Records from a data source
- - - - -
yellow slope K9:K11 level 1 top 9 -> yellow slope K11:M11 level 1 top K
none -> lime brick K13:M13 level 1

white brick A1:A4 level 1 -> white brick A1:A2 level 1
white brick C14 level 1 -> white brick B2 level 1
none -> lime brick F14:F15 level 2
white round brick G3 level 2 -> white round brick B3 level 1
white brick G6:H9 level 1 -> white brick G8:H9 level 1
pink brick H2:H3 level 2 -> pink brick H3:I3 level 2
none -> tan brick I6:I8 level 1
- - - - -
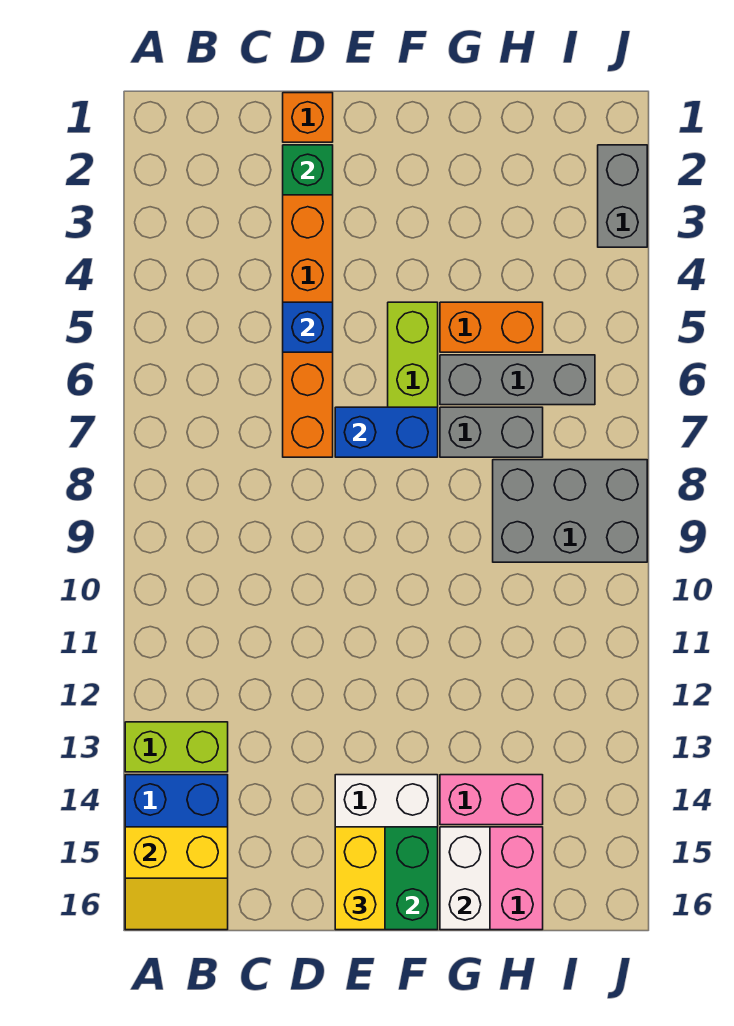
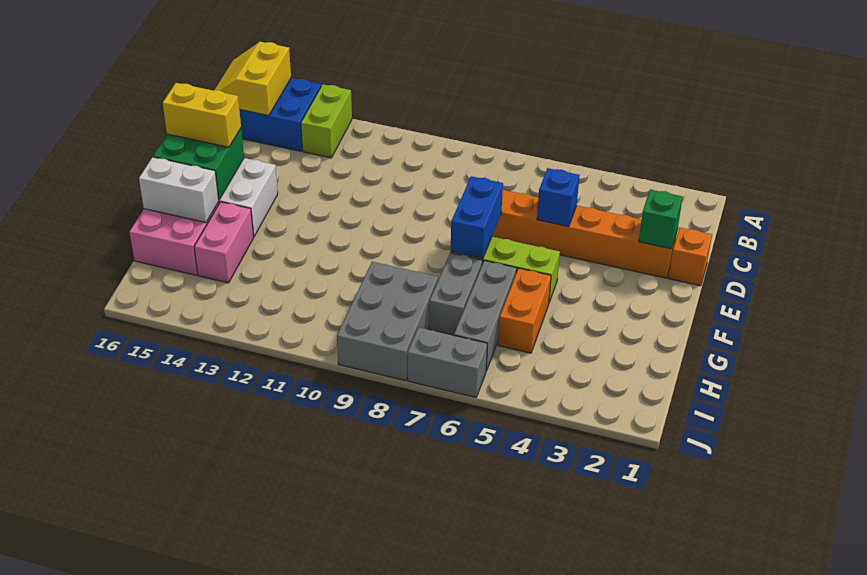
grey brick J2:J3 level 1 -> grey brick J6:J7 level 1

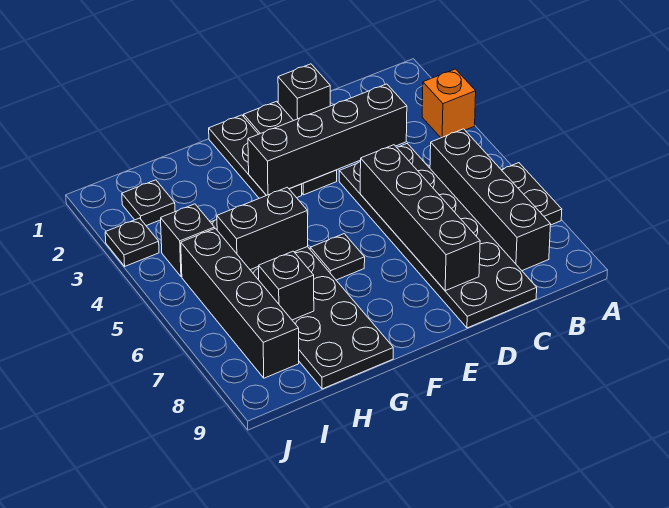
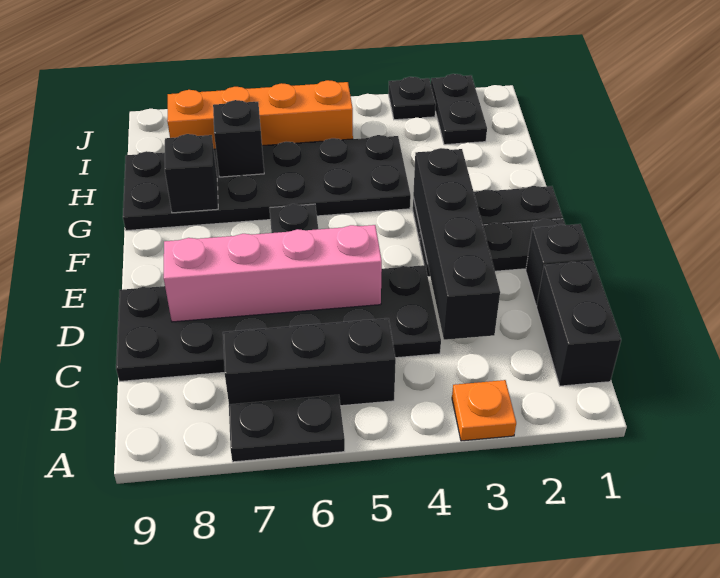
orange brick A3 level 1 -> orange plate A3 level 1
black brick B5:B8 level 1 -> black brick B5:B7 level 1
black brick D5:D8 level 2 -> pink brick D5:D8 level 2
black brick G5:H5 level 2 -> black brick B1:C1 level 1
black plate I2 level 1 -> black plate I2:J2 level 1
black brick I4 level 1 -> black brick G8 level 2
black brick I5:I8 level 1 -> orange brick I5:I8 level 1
- - - - -
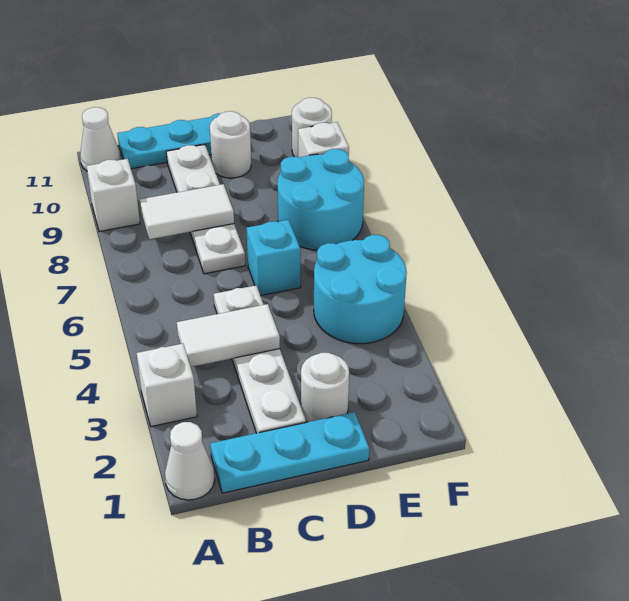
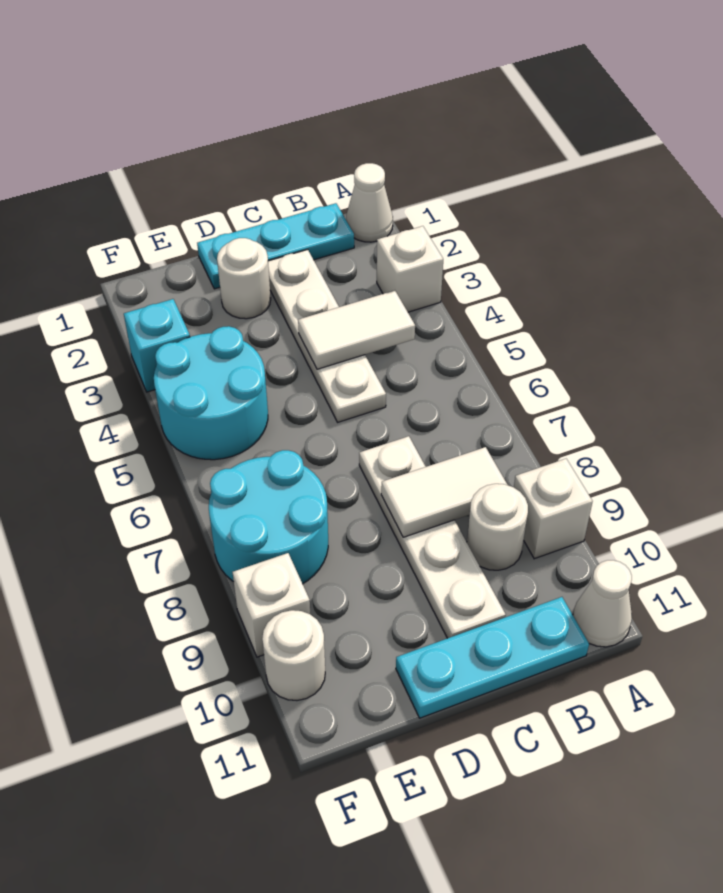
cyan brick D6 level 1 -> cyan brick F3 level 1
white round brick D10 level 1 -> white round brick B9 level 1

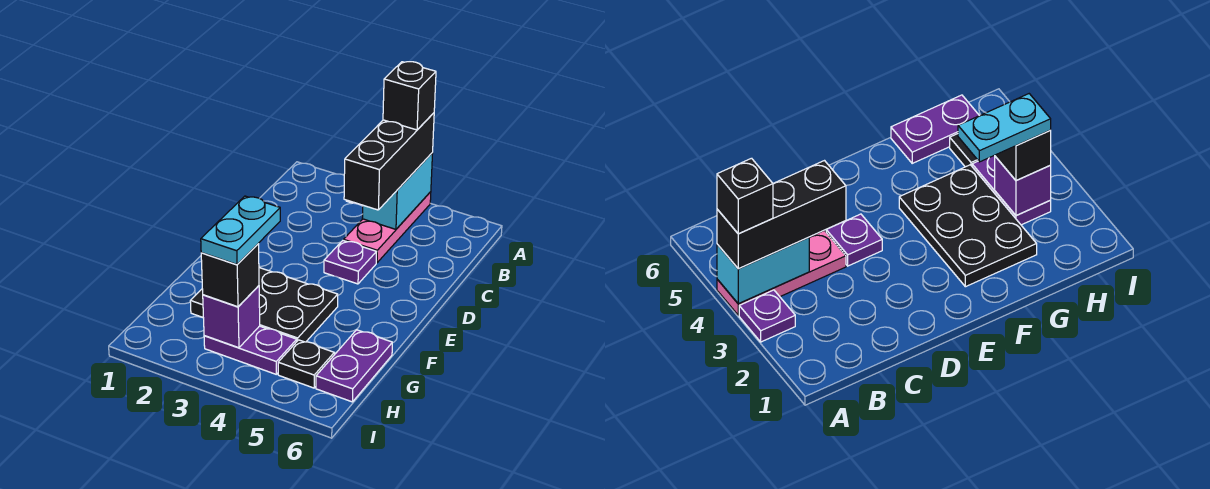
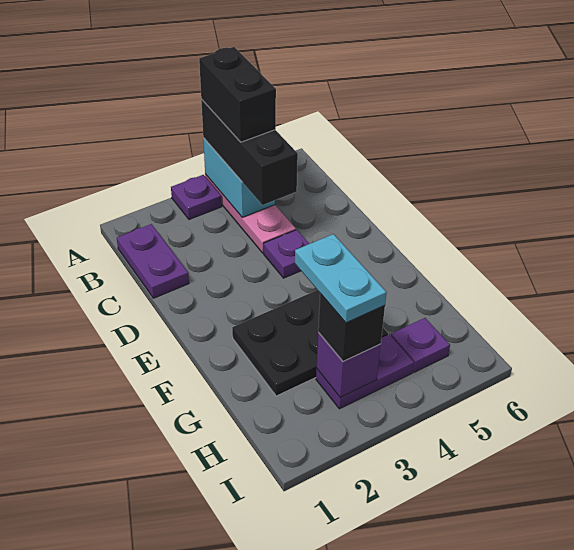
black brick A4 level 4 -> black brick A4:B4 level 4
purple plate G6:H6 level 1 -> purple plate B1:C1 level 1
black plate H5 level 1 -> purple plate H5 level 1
- - - - -
Aim of the exercise =>
After locating the line holding "yellow slope K9:K11" above, output exactly that line and every line after it through the line holding "none -> tan brick I6:I8 level 1". Include nothing else.

Solved exercise =>
yellow slope K9:K11 level 1 top 9 -> yellow slope K11:M11 level 1 top K
none -> lime brick K13:M13 level 1

white brick A1:A4 level 1 -> white brick A1:A2 level 1
white brick C14 level 1 -> white brick B2 level 1
none -> lime brick F14:F15 level 2
white round brick G3 level 2 -> white round brick B3 level 1
white brick G6:H9 level 1 -> white brick G8:H9 level 1
pink brick H2:H3 level 2 -> pink brick H3:I3 level 2
none -> tan brick I6:I8 level 1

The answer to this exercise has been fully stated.